Required action: Locate every line in the material below that has the word "none". Copy each of those lines.

Data shown:
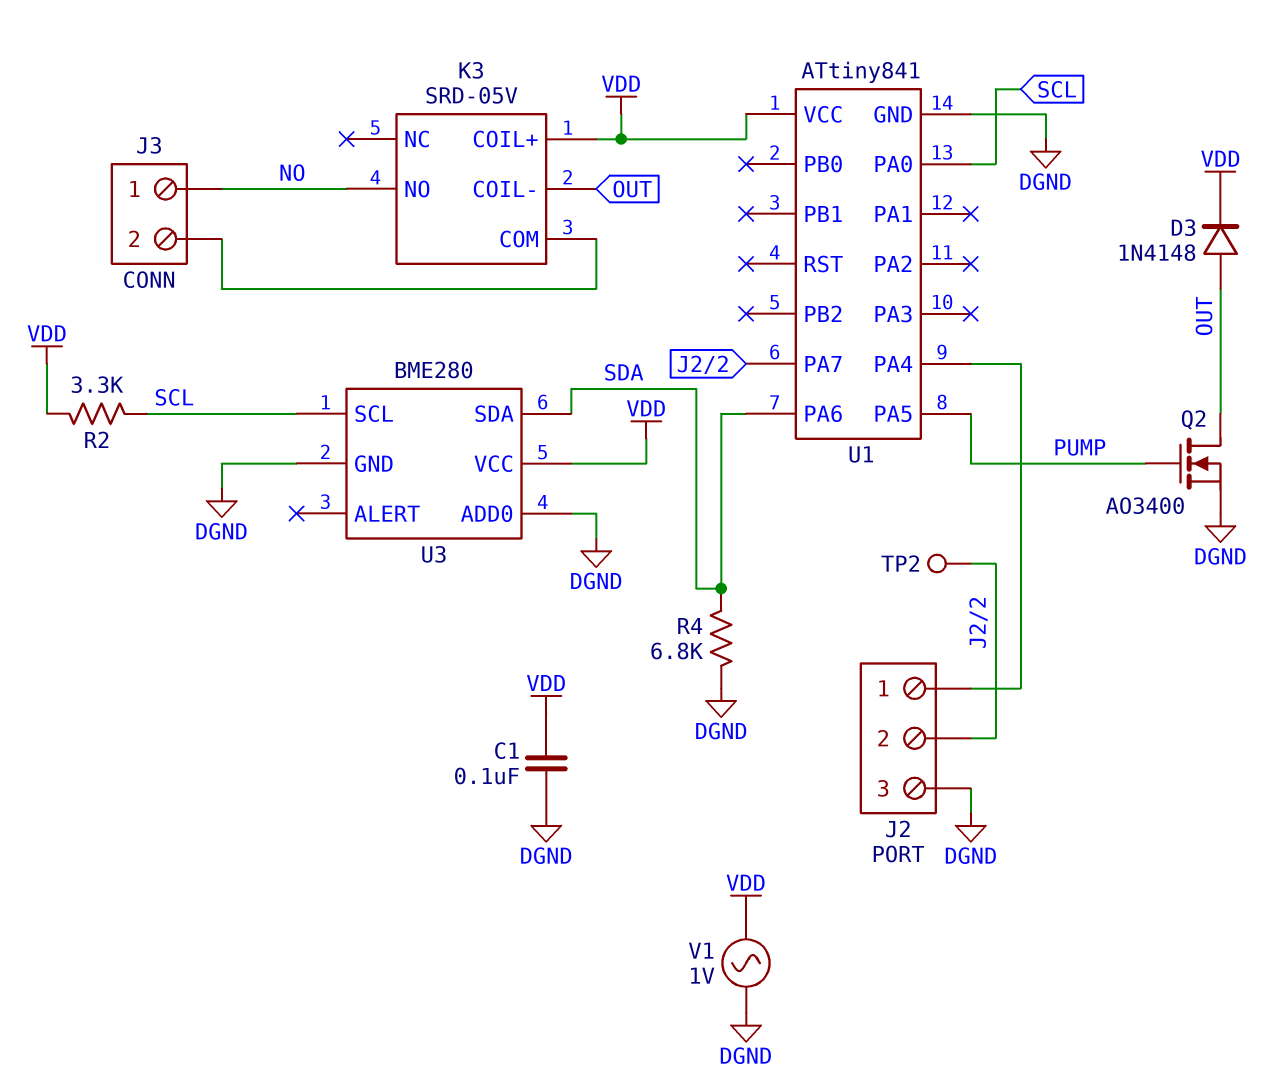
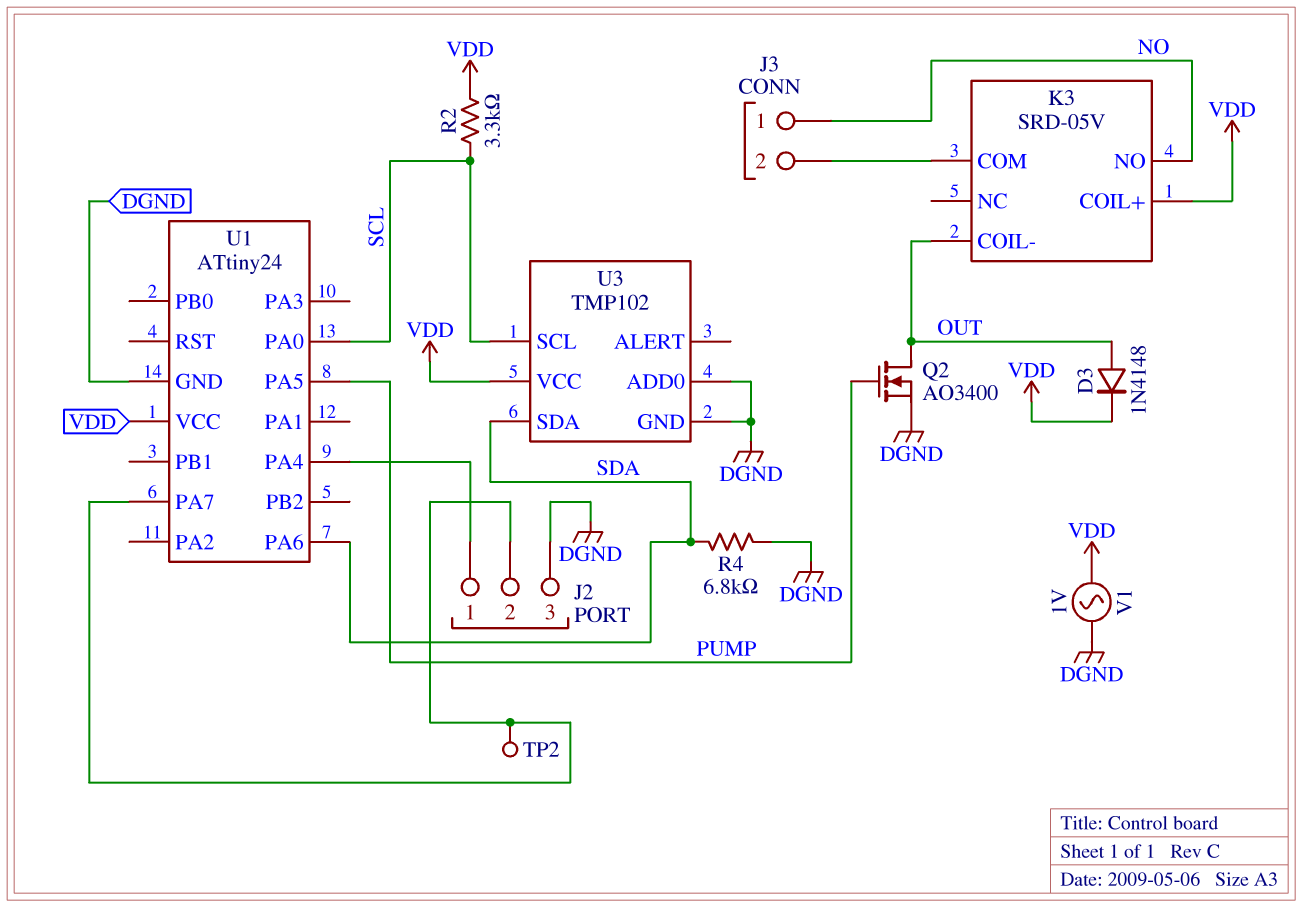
C1: 100nF (DGND, VDD) -> none
U1: ATtiny841 -> ATtiny24
U3: BME280 -> TMP102

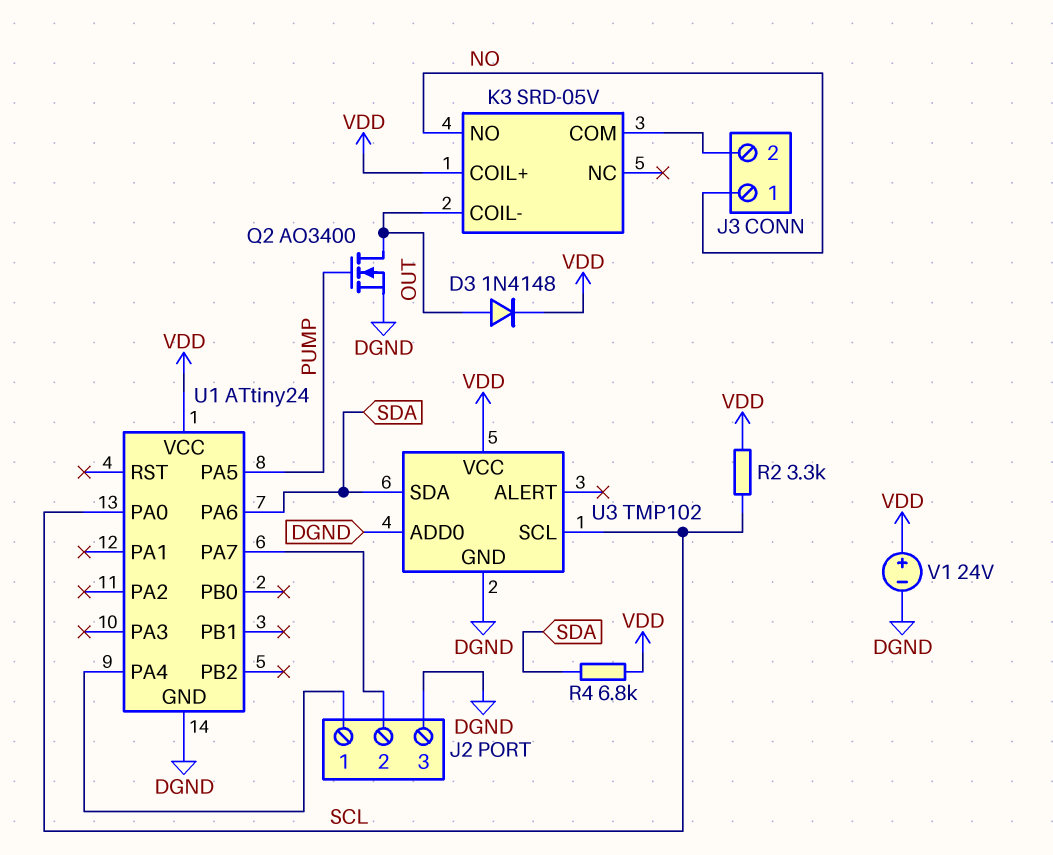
R4: 6.8k (DGND, SDA) -> 6.8k (SDA, VDD)
TP2: test point (J2/2) -> none
V1: AC 1V (DGND, VDD) -> 24V (plus VDD, minus DGND)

Answer to this task:
C1: 100nF (DGND, VDD) -> none
TP2: test point (J2/2) -> none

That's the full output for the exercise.